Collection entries
----

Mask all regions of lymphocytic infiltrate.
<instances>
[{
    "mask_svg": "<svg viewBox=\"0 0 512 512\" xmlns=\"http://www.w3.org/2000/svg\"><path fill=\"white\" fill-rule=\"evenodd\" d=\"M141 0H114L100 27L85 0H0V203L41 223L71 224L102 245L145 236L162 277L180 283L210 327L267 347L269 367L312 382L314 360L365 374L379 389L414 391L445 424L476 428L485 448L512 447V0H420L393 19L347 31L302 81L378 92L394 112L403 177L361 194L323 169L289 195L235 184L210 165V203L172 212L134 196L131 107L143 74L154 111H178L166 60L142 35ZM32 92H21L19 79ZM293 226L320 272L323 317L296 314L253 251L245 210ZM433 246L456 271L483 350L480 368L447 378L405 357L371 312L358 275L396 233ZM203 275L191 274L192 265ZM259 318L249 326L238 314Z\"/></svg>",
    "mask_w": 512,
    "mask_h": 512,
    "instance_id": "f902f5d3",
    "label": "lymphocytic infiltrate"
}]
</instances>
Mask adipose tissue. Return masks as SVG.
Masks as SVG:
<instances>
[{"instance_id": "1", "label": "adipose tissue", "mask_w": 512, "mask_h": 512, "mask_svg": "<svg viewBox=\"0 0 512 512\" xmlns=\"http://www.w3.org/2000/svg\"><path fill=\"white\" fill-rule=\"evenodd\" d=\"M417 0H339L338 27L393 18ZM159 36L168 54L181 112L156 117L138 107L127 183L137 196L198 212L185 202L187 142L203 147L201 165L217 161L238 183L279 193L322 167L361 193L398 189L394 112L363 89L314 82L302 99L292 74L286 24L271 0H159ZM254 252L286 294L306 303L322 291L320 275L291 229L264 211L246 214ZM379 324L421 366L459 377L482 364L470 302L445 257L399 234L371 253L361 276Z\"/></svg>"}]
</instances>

----

— Brief —
Exactly as written, give again every line from the one containing "Mask adipose tissue. Return masks as SVG." through the last line of the material above, and no other lines.

— Task answer —
Mask adipose tissue. Return masks as SVG.
Masks as SVG:
<instances>
[{"instance_id": "1", "label": "adipose tissue", "mask_w": 512, "mask_h": 512, "mask_svg": "<svg viewBox=\"0 0 512 512\" xmlns=\"http://www.w3.org/2000/svg\"><path fill=\"white\" fill-rule=\"evenodd\" d=\"M417 0H339L338 27L393 18ZM159 36L168 54L181 112L156 117L138 107L127 183L137 196L198 212L185 202L187 142L203 147L201 165L217 161L238 183L279 193L322 167L361 193L398 189L394 112L363 89L314 82L302 99L292 74L286 24L271 0H159ZM254 252L286 294L306 303L322 291L320 275L291 229L264 211L246 214ZM379 324L421 366L459 377L482 364L470 302L445 257L399 234L371 253L361 276Z\"/></svg>"}]
</instances>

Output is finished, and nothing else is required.